• **WHAT THE TASK ASKS**
A word-for-word copy of the records that follow is needed, with every picture omitted.
____ GIVEN INFORMATION
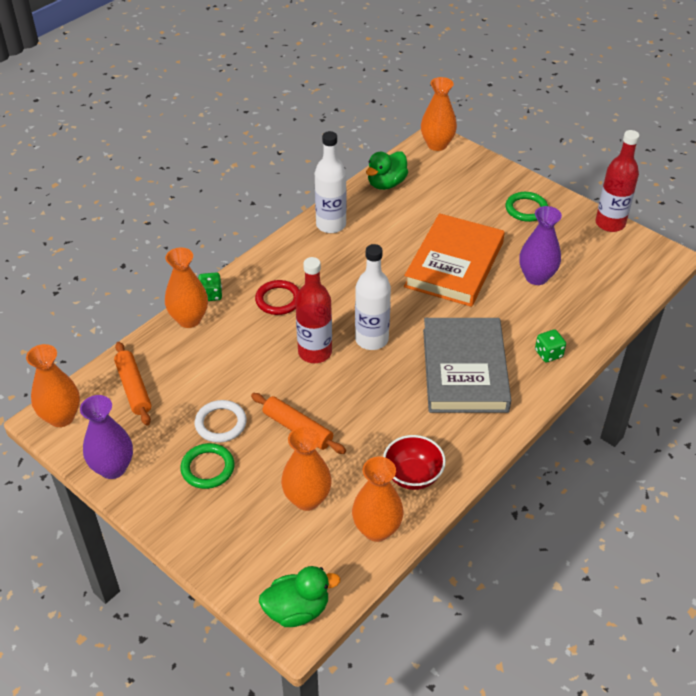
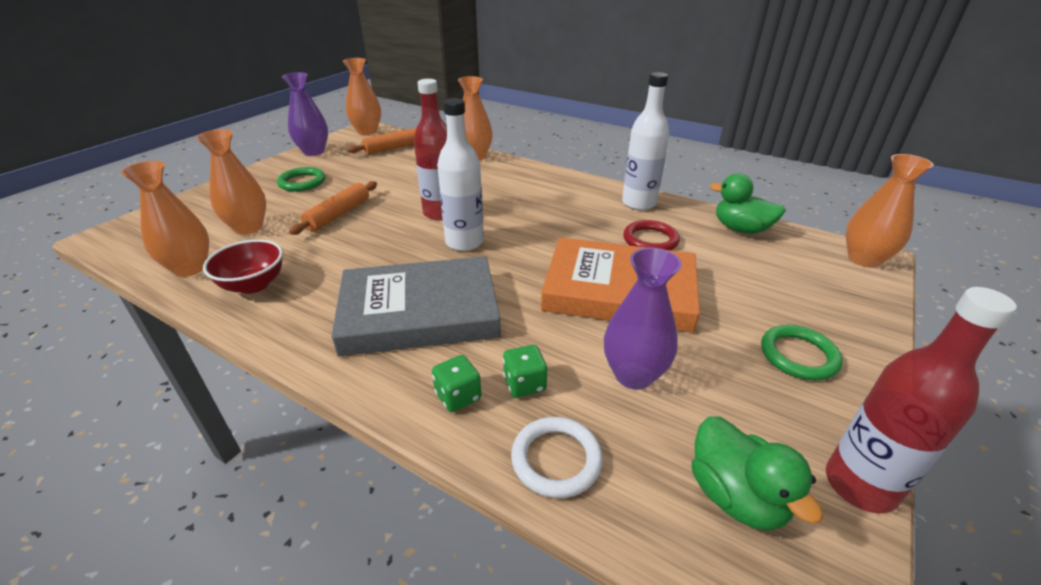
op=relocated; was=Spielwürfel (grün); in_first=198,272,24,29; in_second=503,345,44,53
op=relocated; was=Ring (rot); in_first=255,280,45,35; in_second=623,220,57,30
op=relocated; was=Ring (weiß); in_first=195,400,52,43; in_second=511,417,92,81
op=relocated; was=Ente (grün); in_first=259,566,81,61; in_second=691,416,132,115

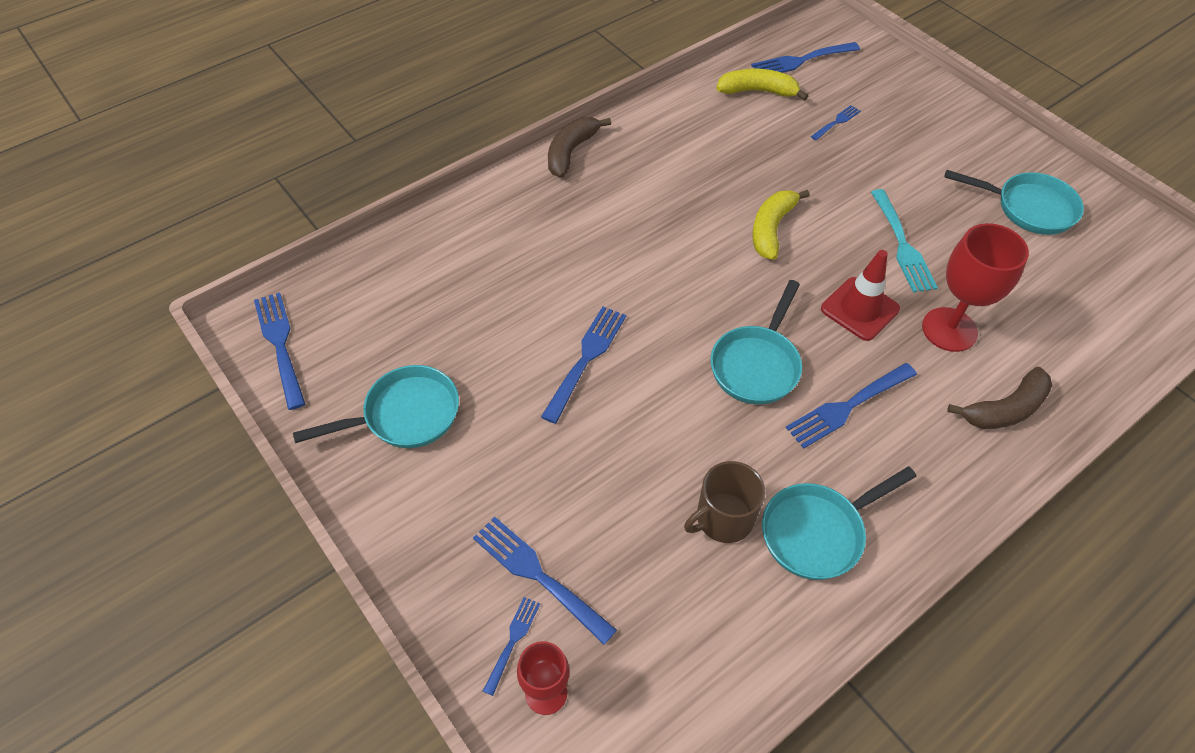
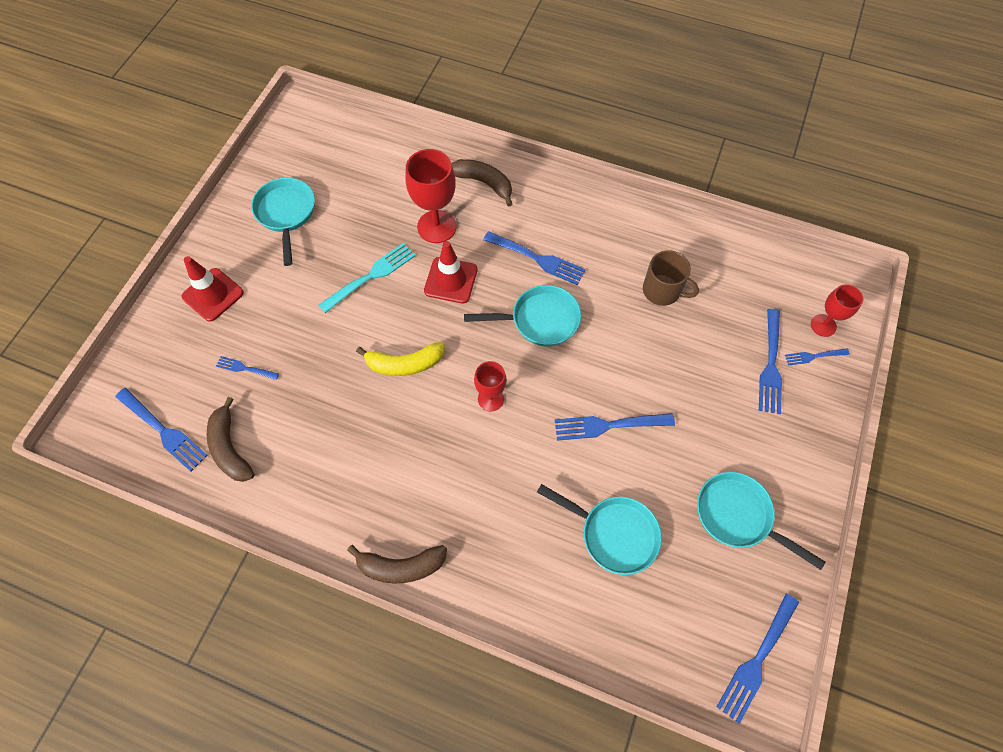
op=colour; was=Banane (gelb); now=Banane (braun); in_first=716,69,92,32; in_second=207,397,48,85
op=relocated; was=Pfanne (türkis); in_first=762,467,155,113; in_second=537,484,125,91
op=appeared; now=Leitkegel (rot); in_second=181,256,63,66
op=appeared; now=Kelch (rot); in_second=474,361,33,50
________
• **REPLY TO THE TASK**
op=relocated; was=Spielwürfel (grün); in_first=198,272,24,29; in_second=503,345,44,53
op=relocated; was=Ring (rot); in_first=255,280,45,35; in_second=623,220,57,30
op=relocated; was=Ring (weiß); in_first=195,400,52,43; in_second=511,417,92,81
op=relocated; was=Ente (grün); in_first=259,566,81,61; in_second=691,416,132,115

op=colour; was=Banane (gelb); now=Banane (braun); in_first=716,69,92,32; in_second=207,397,48,85
op=relocated; was=Pfanne (türkis); in_first=762,467,155,113; in_second=537,484,125,91
op=appeared; now=Leitkegel (rot); in_second=181,256,63,66
op=appeared; now=Kelch (rot); in_second=474,361,33,50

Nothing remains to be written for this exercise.